Information provided »
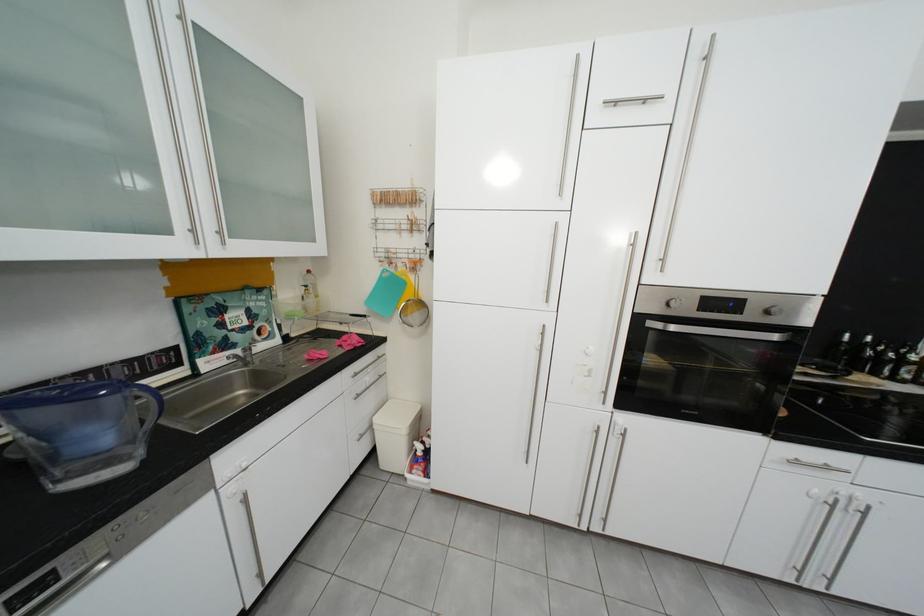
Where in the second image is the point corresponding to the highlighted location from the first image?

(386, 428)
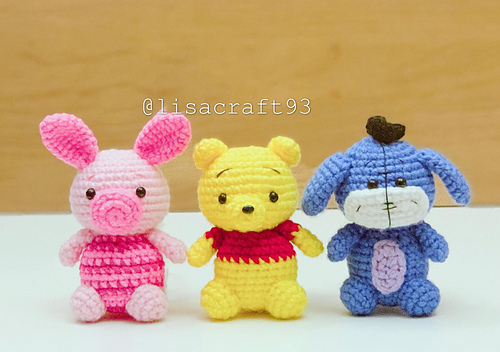
Where is `wooden wall`? wooden wall is located at coordinates (461, 126).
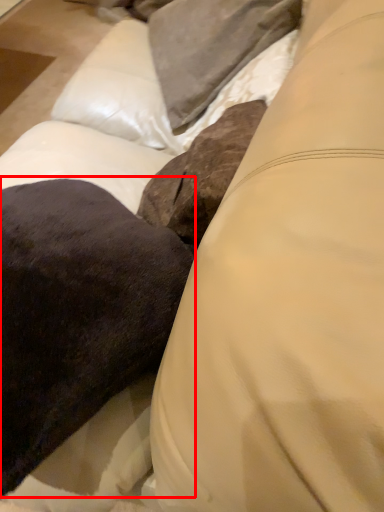
Question: In this image, where is throw pillow (annotated by the red box) located relative to pillow?

Choices:
 (A) left
 (B) right

Answer: (A)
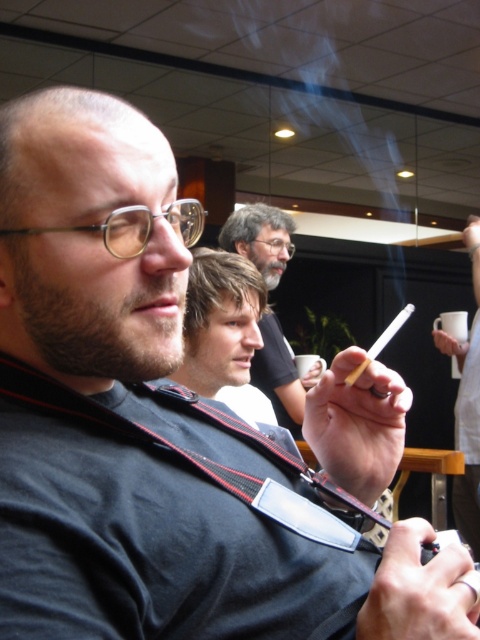
Is matte black shirt at center below white paper cigarette at center?

Actually, matte black shirt at center is above white paper cigarette at center.

Based on the photo, between matte black shirt at center and white paper cigarette at center, which one has less height?

Standing shorter between the two is white paper cigarette at center.

Between point (272, 390) and point (382, 332), which one is positioned behind?

The point (382, 332) is more distant.

Locate an element on the screen. The image size is (480, 640). matte black shirt at center is located at coordinates (280, 374).

Which is more to the right, white matte cigarette at center or white paper cigarette at center?

From the viewer's perspective, white matte cigarette at center appears more on the right side.

This screenshot has height=640, width=480. What are the coordinates of `white matte cigarette at center` in the screenshot? It's located at (467, 404).

Is point (336, 216) behind point (373, 355)?

Yes.

Which of these two, smoketransparent at upper center or white paper cigarette at center, stands taller?

smoketransparent at upper center

Who is more forward, (191, 74) or (403, 312)?

Point (403, 312)

What are the coordinates of `smoketransparent at upper center` in the screenshot? It's located at (313, 156).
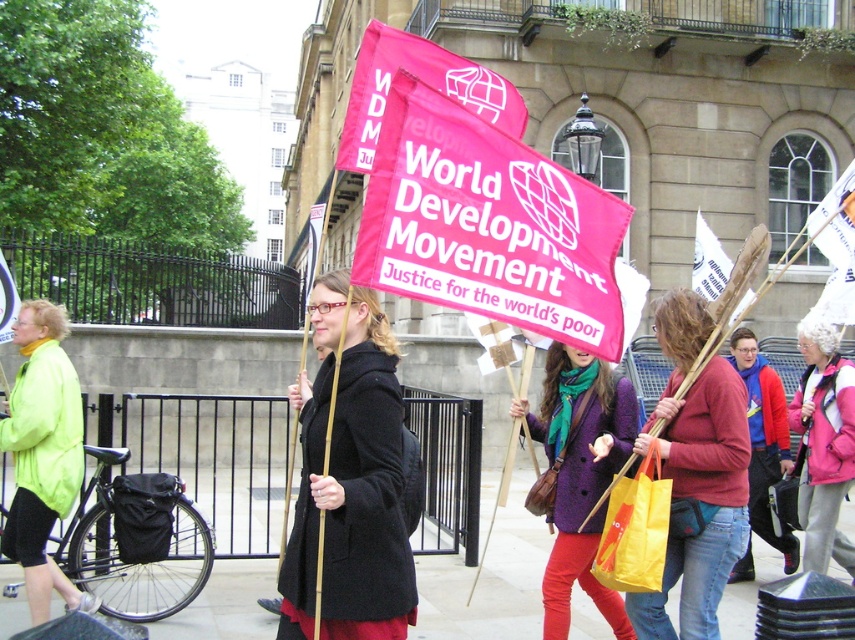
You are a photographer trying to capture a group photo of the matte black coat at center and the purple wool coat at center. The camera you are using has a maximum focus range of 5 feet. Will you be able to fit both individuals in the frame without moving closer?

The matte black coat at center and purple wool coat at center are 5.71 feet apart from each other. Since the distance between them exceeds the camera maximum focus range of 5 feet, you cannot fit both individuals in the frame without moving closer.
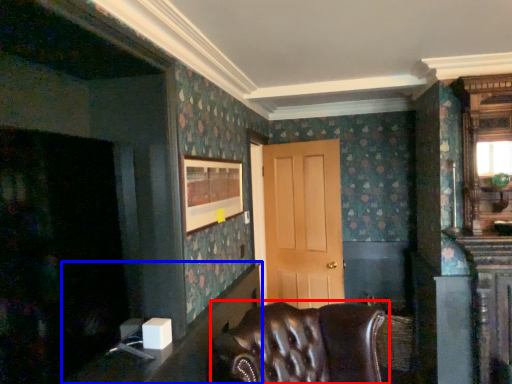
Question: Which of the following is the farthest to the observer, chair (highlighted by a red box) or table (highlighted by a blue box)?

Choices:
 (A) chair
 (B) table

Answer: (B)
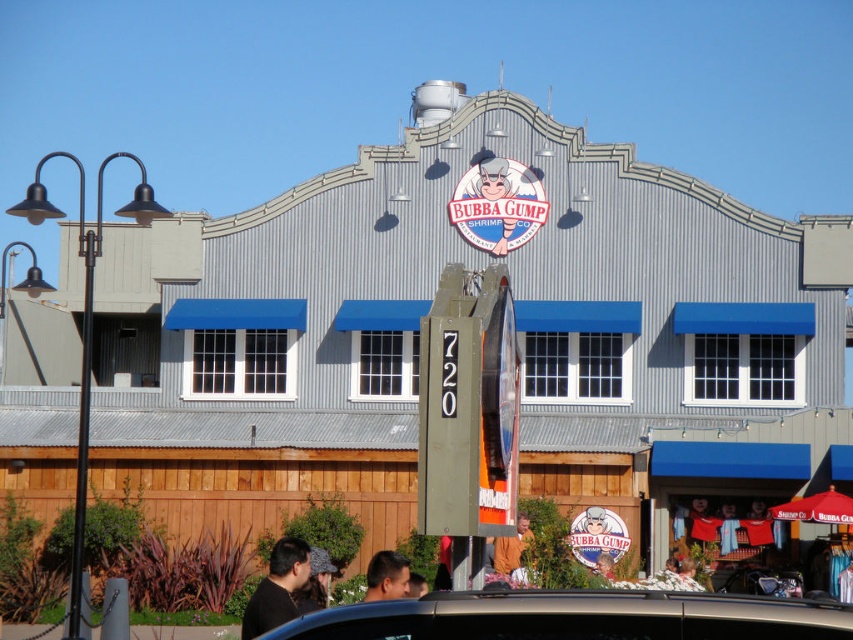
Can you confirm if orange fabric at center is positioned to the right of matte plastic sign at center?

In fact, orange fabric at center is to the left of matte plastic sign at center.

Looking at this image, can you confirm if orange fabric at center is thinner than matte plastic sign at center?

No.

Is point (511, 541) positioned after point (595, 572)?

No.

You are a GUI agent. You are given a task and a screenshot of the screen. Output one action in this format:
    pyautogui.click(x=<x>, y=<y>)
    Task: Click on the orange fabric at center
    This screenshot has height=640, width=853.
    Given the screenshot: What is the action you would take?
    pyautogui.click(x=511, y=547)

Between point (300, 556) and point (296, 600), which one is positioned in front?

Point (300, 556)

Measure the distance between black matte shirt at lower left and dark brown leather hat at center.

The distance of black matte shirt at lower left from dark brown leather hat at center is 3.73 meters.

Between point (273, 557) and point (323, 564), which one is positioned behind?

The point (323, 564) is more distant.

I want to click on black matte shirt at lower left, so click(277, 588).

Between point (300, 605) and point (610, 566), which one is positioned in front?

Point (300, 605) is more forward.

Is point (309, 604) closer to camera compared to point (602, 563)?

That is True.

I want to click on dark brown leather hat at center, so click(x=314, y=582).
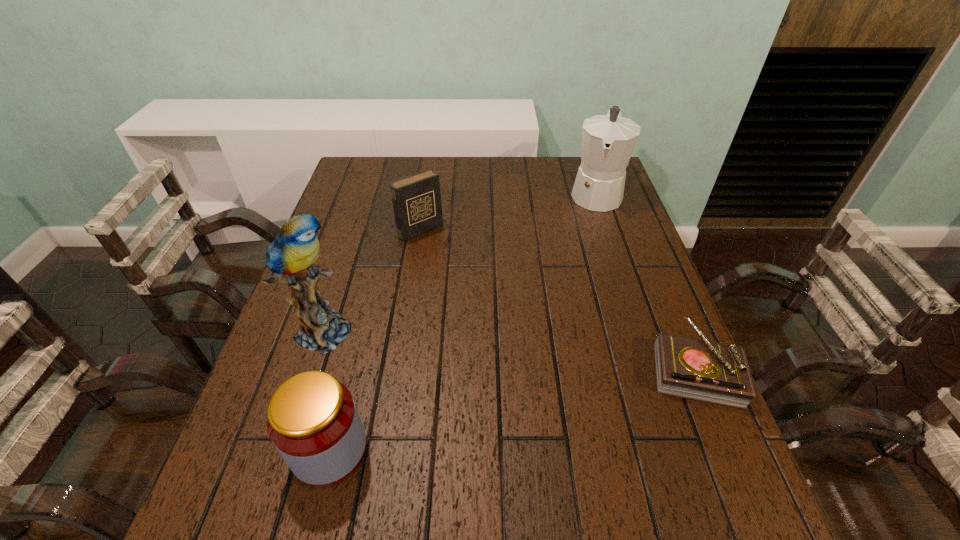
This screenshot has width=960, height=540. Find the location of `free space located on the face of the tallest object`. free space located on the face of the tallest object is located at coordinates (440, 359).

The image size is (960, 540). In order to click on free space located 0.190m on the face of the tallest object in this screenshot , I will do `click(431, 356)`.

Where is `free space located 0.370m on the face of the tallest object`? This screenshot has height=540, width=960. free space located 0.370m on the face of the tallest object is located at coordinates click(x=510, y=378).

Identify the location of blank area located at the spout of the second tallest object. This screenshot has width=960, height=540. (589, 245).

In order to click on free location located at the spout of the second tallest object in this screenshot , I will do `click(593, 226)`.

Where is `free space located at the spout of the second tallest object`? free space located at the spout of the second tallest object is located at coordinates click(588, 253).

Find the location of a particular element. vacant space situated 0.100m on the front cover of the fourth nearest object is located at coordinates (450, 259).

Locate an element on the screen. vacant space situated on the front cover of the fourth nearest object is located at coordinates (466, 275).

This screenshot has width=960, height=540. Identify the location of vacant space situated 0.270m on the front cover of the fourth nearest object. (486, 295).

This screenshot has height=540, width=960. I want to click on object located at the far edge, so point(608,141).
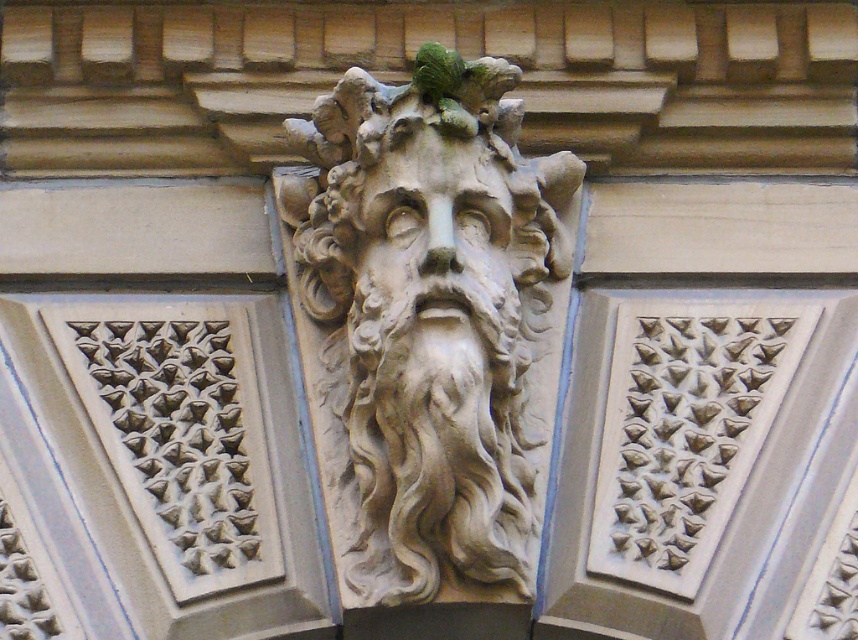
Question: Among these points, which one is farthest from the camera?

Choices:
 (A) coord(505,305)
 (B) coord(361,438)

Answer: (A)

Question: Is stone sculpture at center further to camera compared to stone textured face at center?

Choices:
 (A) no
 (B) yes

Answer: (A)

Question: Which object appears closest to the camera in this image?

Choices:
 (A) stone sculpture at center
 (B) stone textured face at center

Answer: (A)

Question: Is stone sculpture at center below stone textured face at center?

Choices:
 (A) no
 (B) yes

Answer: (A)

Question: Is stone sculpture at center below stone textured face at center?

Choices:
 (A) no
 (B) yes

Answer: (A)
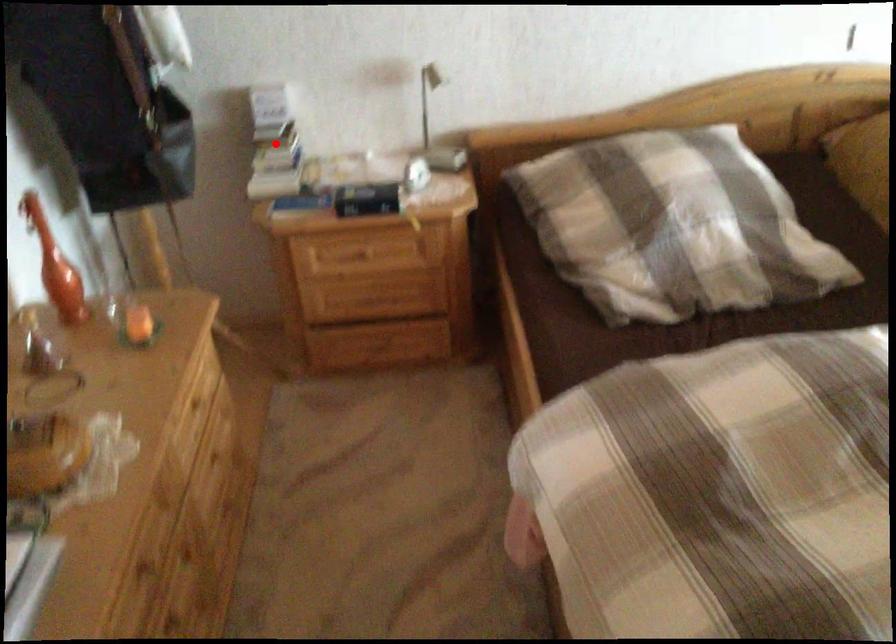
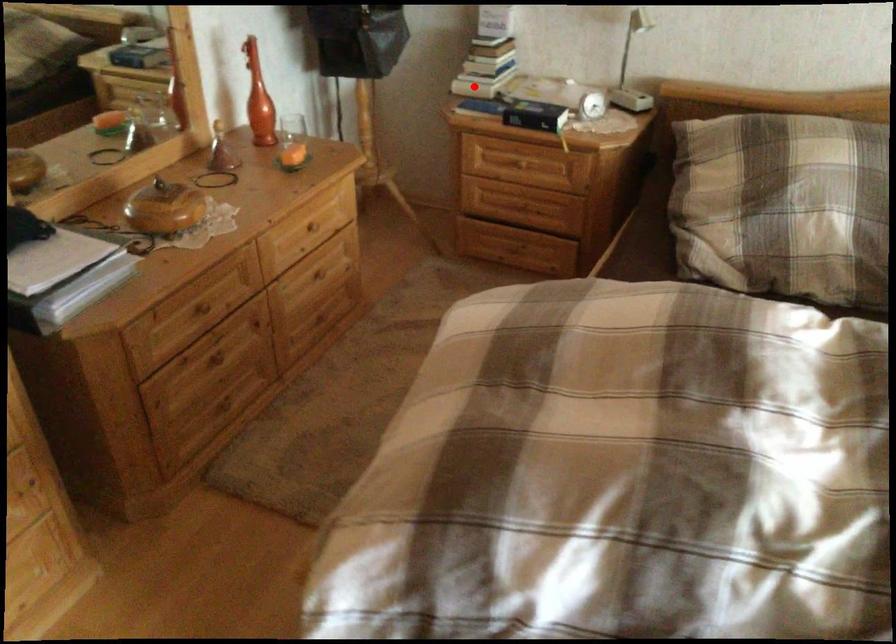
I am providing you with two images of the same scene from different viewpoints. A red point is marked on the first image and another point is marked on the second image. Are the points marked in image1 and image2 representing the same 3D position?

No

The problem »
Copy all of the lines above word for word, and leave out the pictures.

Solution for this exercise »
Where in the second image is the point corresponding to the highlighted location from the first image?

(386, 428)
Where is `wooden wall`? wooden wall is located at coordinates (461, 126).
Question: In this image, where is throw pillow (annotated by the red box) located relative to pillow?

Choices:
 (A) left
 (B) right

Answer: (A)
Is matte black shirt at center below white paper cigarette at center?

Actually, matte black shirt at center is above white paper cigarette at center.

Based on the photo, between matte black shirt at center and white paper cigarette at center, which one has less height?

Standing shorter between the two is white paper cigarette at center.

Between point (272, 390) and point (382, 332), which one is positioned behind?

The point (382, 332) is more distant.

Locate an element on the screen. The image size is (480, 640). matte black shirt at center is located at coordinates (280, 374).

Which is more to the right, white matte cigarette at center or white paper cigarette at center?

From the viewer's perspective, white matte cigarette at center appears more on the right side.

This screenshot has height=640, width=480. What are the coordinates of `white matte cigarette at center` in the screenshot? It's located at (467, 404).

Is point (336, 216) behind point (373, 355)?

Yes.

Which of these two, smoketransparent at upper center or white paper cigarette at center, stands taller?

smoketransparent at upper center

Who is more forward, (191, 74) or (403, 312)?

Point (403, 312)

What are the coordinates of `smoketransparent at upper center` in the screenshot? It's located at (313, 156).
You are a photographer trying to capture a group photo of the matte black coat at center and the purple wool coat at center. The camera you are using has a maximum focus range of 5 feet. Will you be able to fit both individuals in the frame without moving closer?

The matte black coat at center and purple wool coat at center are 5.71 feet apart from each other. Since the distance between them exceeds the camera maximum focus range of 5 feet, you cannot fit both individuals in the frame without moving closer.
Question: Which of the following is the farthest to the observer, chair (highlighted by a red box) or table (highlighted by a blue box)?

Choices:
 (A) chair
 (B) table

Answer: (B)
Can you confirm if orange fabric at center is positioned to the right of matte plastic sign at center?

In fact, orange fabric at center is to the left of matte plastic sign at center.

Looking at this image, can you confirm if orange fabric at center is thinner than matte plastic sign at center?

No.

Is point (511, 541) positioned after point (595, 572)?

No.

You are a GUI agent. You are given a task and a screenshot of the screen. Output one action in this format:
    pyautogui.click(x=<x>, y=<y>)
    Task: Click on the orange fabric at center
    This screenshot has height=640, width=853.
    Given the screenshot: What is the action you would take?
    pyautogui.click(x=511, y=547)

Between point (300, 556) and point (296, 600), which one is positioned in front?

Point (300, 556)

Measure the distance between black matte shirt at lower left and dark brown leather hat at center.

The distance of black matte shirt at lower left from dark brown leather hat at center is 3.73 meters.

Between point (273, 557) and point (323, 564), which one is positioned behind?

The point (323, 564) is more distant.

I want to click on black matte shirt at lower left, so click(277, 588).

Between point (300, 605) and point (610, 566), which one is positioned in front?

Point (300, 605) is more forward.

Is point (309, 604) closer to camera compared to point (602, 563)?

That is True.

I want to click on dark brown leather hat at center, so click(x=314, y=582).
This screenshot has width=960, height=540. Find the location of `free space located on the face of the tallest object`. free space located on the face of the tallest object is located at coordinates (440, 359).

The image size is (960, 540). In order to click on free space located 0.190m on the face of the tallest object in this screenshot , I will do `click(431, 356)`.

Where is `free space located 0.370m on the face of the tallest object`? This screenshot has height=540, width=960. free space located 0.370m on the face of the tallest object is located at coordinates click(x=510, y=378).

Identify the location of blank area located at the spout of the second tallest object. This screenshot has width=960, height=540. (589, 245).

In order to click on free location located at the spout of the second tallest object in this screenshot , I will do `click(593, 226)`.

Where is `free space located at the spout of the second tallest object`? free space located at the spout of the second tallest object is located at coordinates click(588, 253).

Find the location of a particular element. vacant space situated 0.100m on the front cover of the fourth nearest object is located at coordinates (450, 259).

Locate an element on the screen. vacant space situated on the front cover of the fourth nearest object is located at coordinates (466, 275).

This screenshot has width=960, height=540. Identify the location of vacant space situated 0.270m on the front cover of the fourth nearest object. (486, 295).

This screenshot has height=540, width=960. I want to click on object located at the far edge, so point(608,141).
Question: Among these points, which one is farthest from the camera?

Choices:
 (A) coord(505,305)
 (B) coord(361,438)

Answer: (A)

Question: Is stone sculpture at center further to camera compared to stone textured face at center?

Choices:
 (A) no
 (B) yes

Answer: (A)

Question: Which object appears closest to the camera in this image?

Choices:
 (A) stone sculpture at center
 (B) stone textured face at center

Answer: (A)

Question: Is stone sculpture at center below stone textured face at center?

Choices:
 (A) no
 (B) yes

Answer: (A)

Question: Is stone sculpture at center below stone textured face at center?

Choices:
 (A) no
 (B) yes

Answer: (A)
I am providing you with two images of the same scene from different viewpoints. A red point is marked on the first image and another point is marked on the second image. Are the points marked in image1 and image2 representing the same 3D position?

No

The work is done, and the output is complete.